**Aim of the task**. With the pictures left out, reproduce exactly the lines from the one containing "[353,378,397,414]" through the final line of the entries.

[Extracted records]
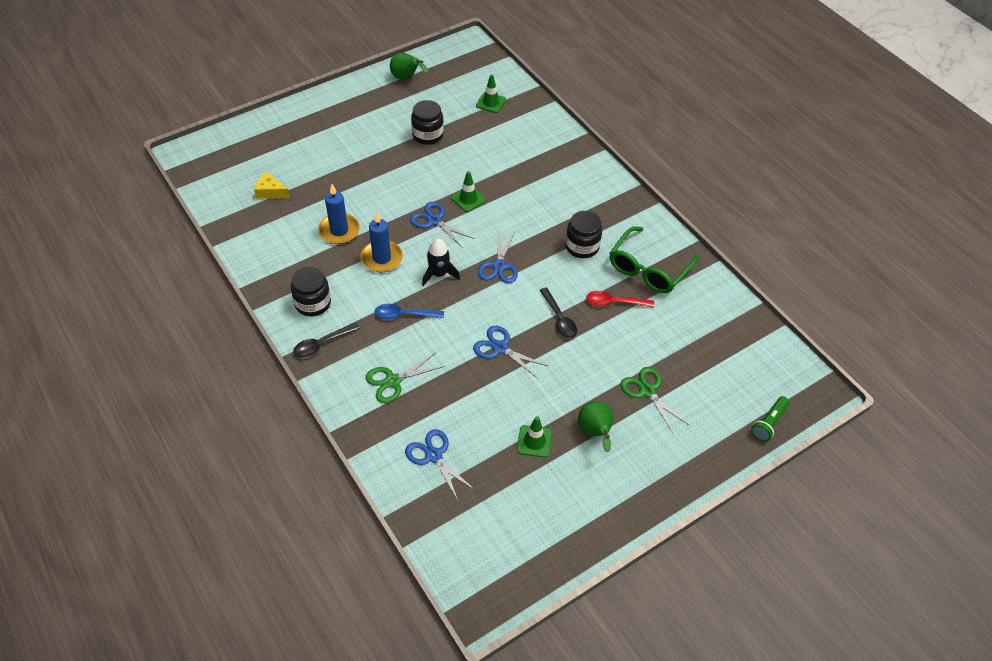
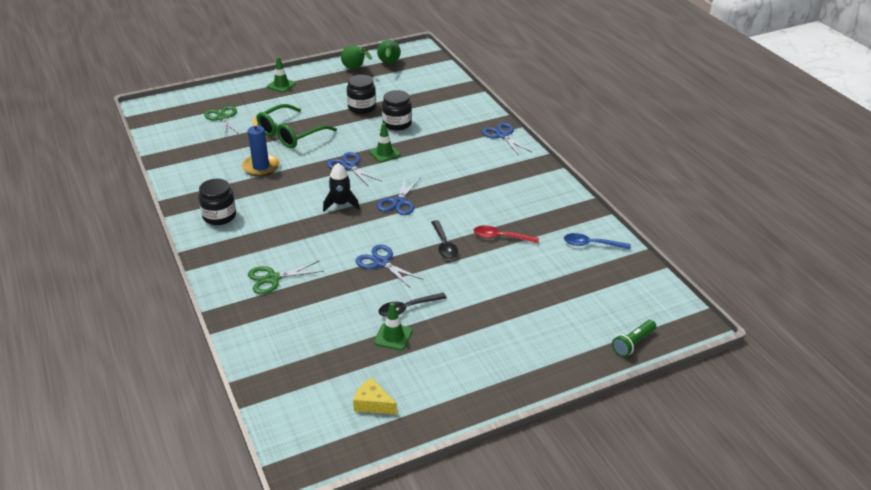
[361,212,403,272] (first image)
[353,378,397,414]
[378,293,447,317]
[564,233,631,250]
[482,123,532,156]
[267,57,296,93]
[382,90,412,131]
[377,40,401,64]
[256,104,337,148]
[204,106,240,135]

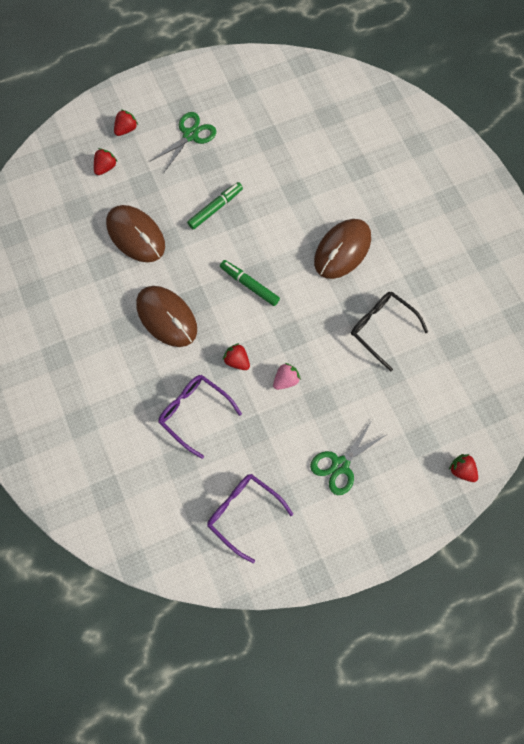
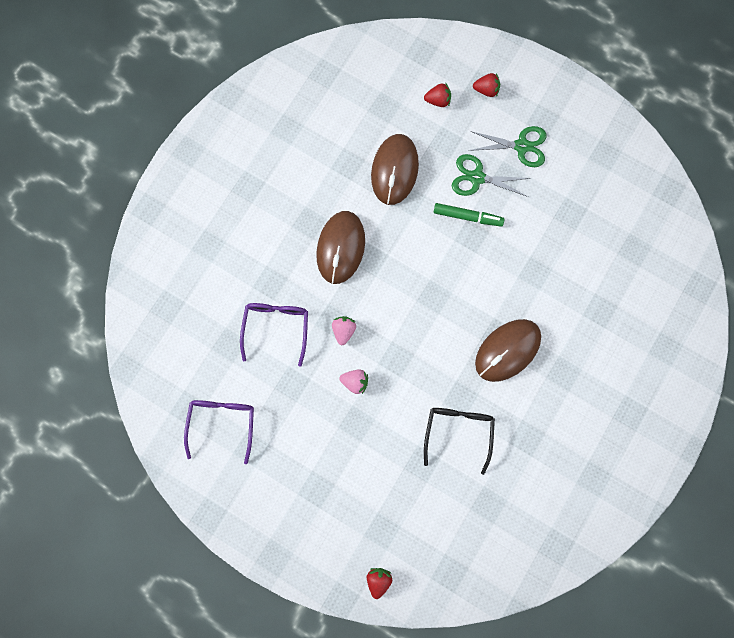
[220,260,280,306] (first image)
[452,154,531,197]
[332,316,356,345]
[475,319,541,382]

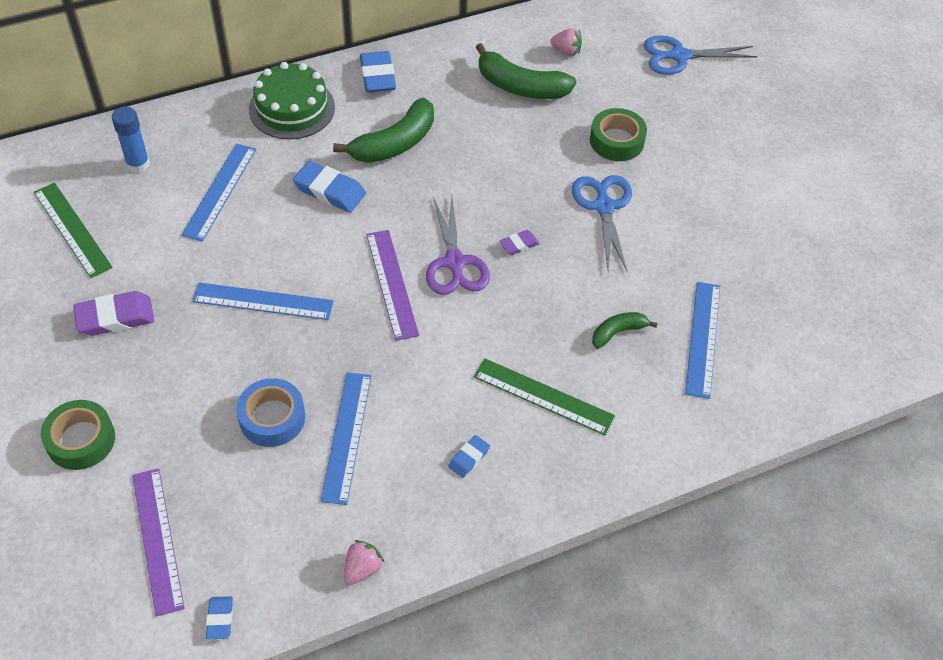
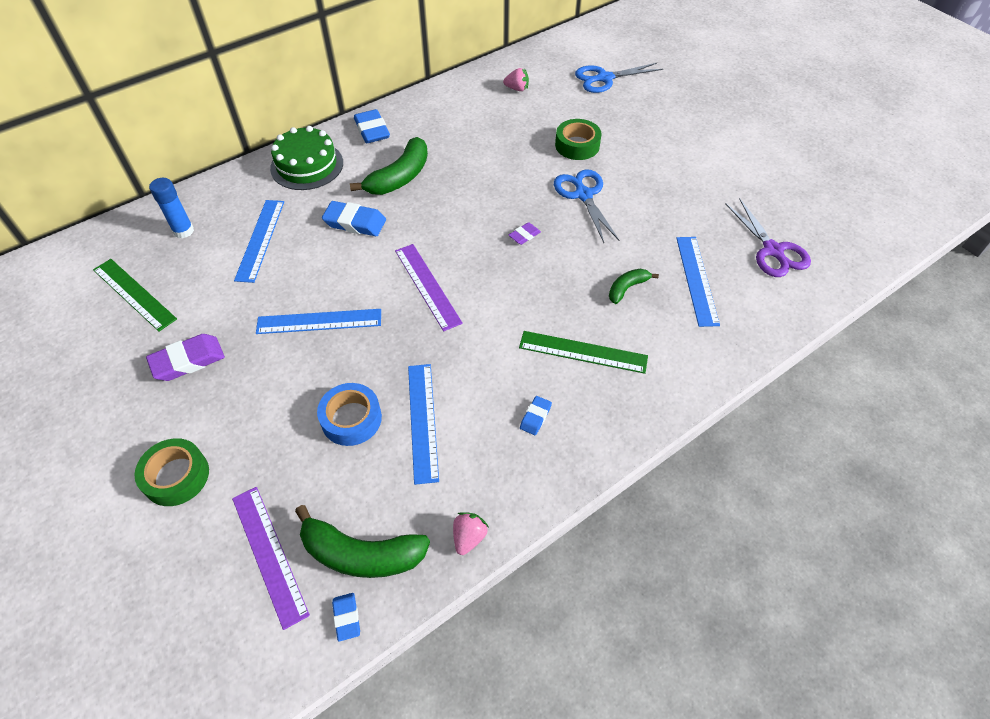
[725,198,811,277]
[295,505,430,578]

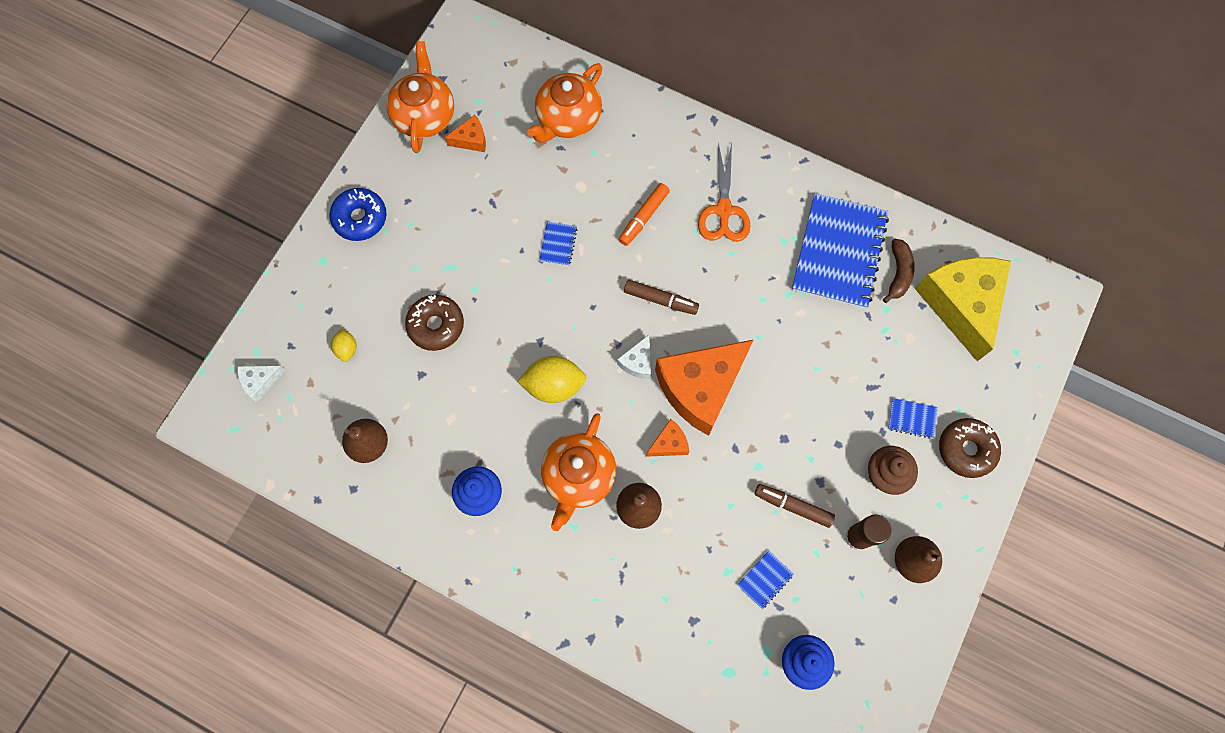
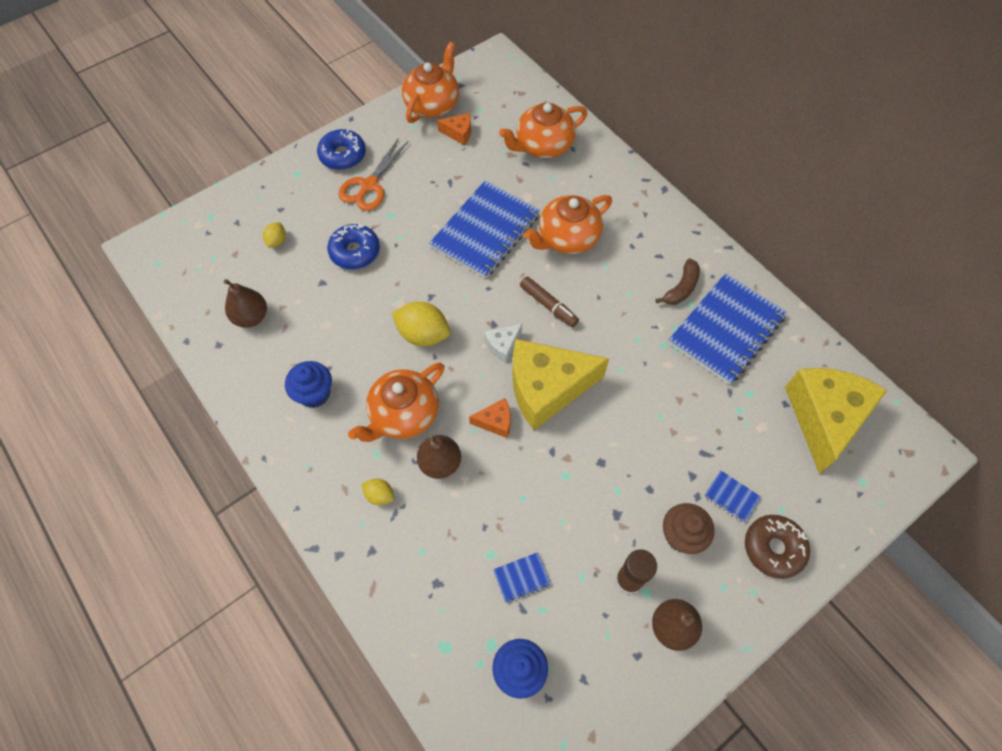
[237,366,285,403] (first image)
[755,484,835,528] (first image)
[362,479,394,505]
[338,138,409,211]
[655,258,700,305]
[524,195,612,254]
[327,224,380,269]
[512,339,609,430]
[429,180,540,278]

**Result of this task**.
[353,378,397,414]
[378,293,447,317]
[564,233,631,250]
[482,123,532,156]
[267,57,296,93]
[382,90,412,131]
[377,40,401,64]
[256,104,337,148]
[204,106,240,135]

[220,260,280,306] (first image)
[452,154,531,197]
[332,316,356,345]
[475,319,541,382]

[725,198,811,277]
[295,505,430,578]

[237,366,285,403] (first image)
[755,484,835,528] (first image)
[362,479,394,505]
[338,138,409,211]
[655,258,700,305]
[524,195,612,254]
[327,224,380,269]
[512,339,609,430]
[429,180,540,278]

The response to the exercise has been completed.